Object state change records
'''
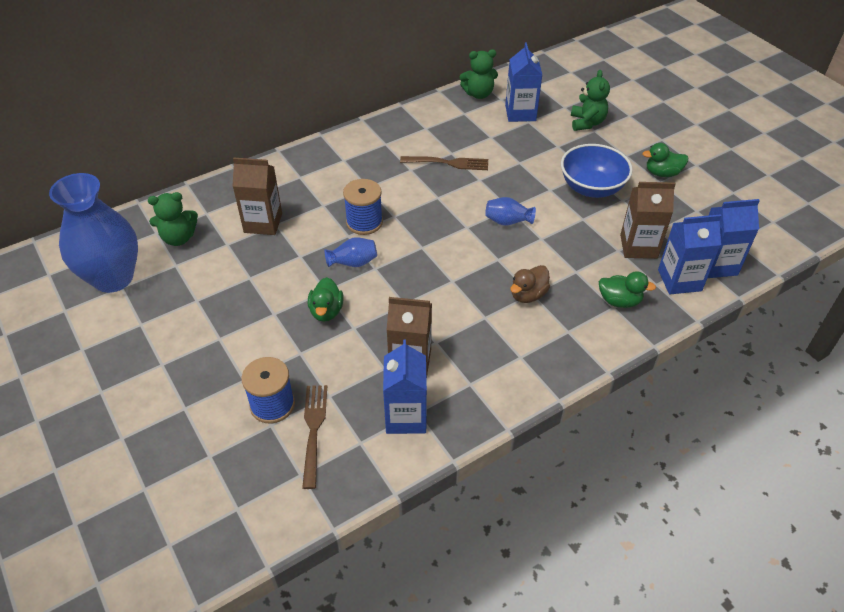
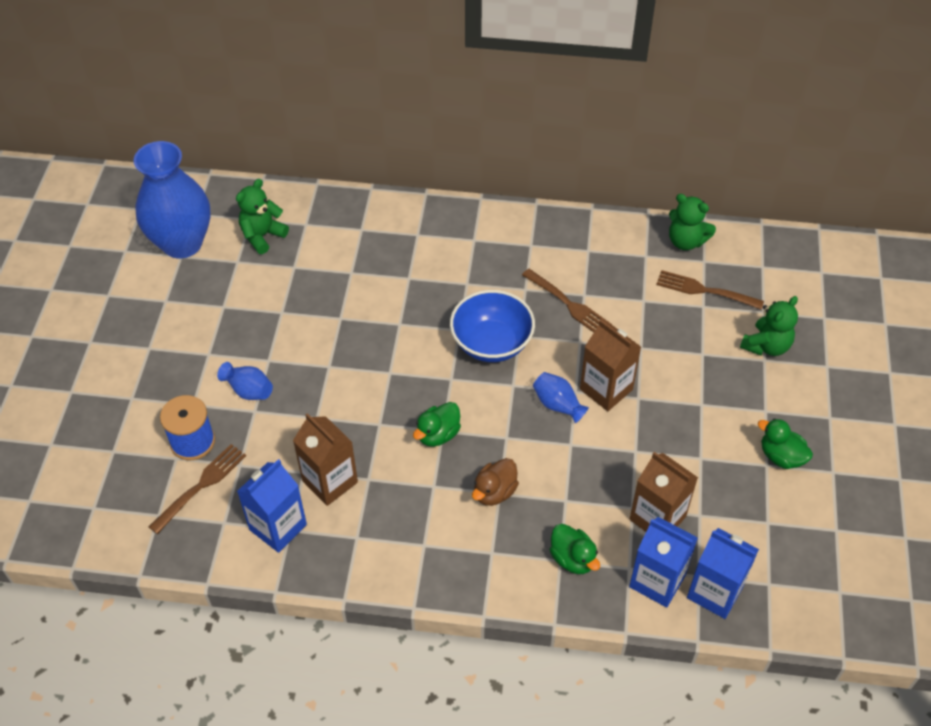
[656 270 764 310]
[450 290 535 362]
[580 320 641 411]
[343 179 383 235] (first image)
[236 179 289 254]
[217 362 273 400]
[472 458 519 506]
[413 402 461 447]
'''
Your answer should consist only of the lines from the one with "[450 290 535 362]" through the end of the data above, reproduced exactly.

[450 290 535 362]
[580 320 641 411]
[343 179 383 235] (first image)
[236 179 289 254]
[217 362 273 400]
[472 458 519 506]
[413 402 461 447]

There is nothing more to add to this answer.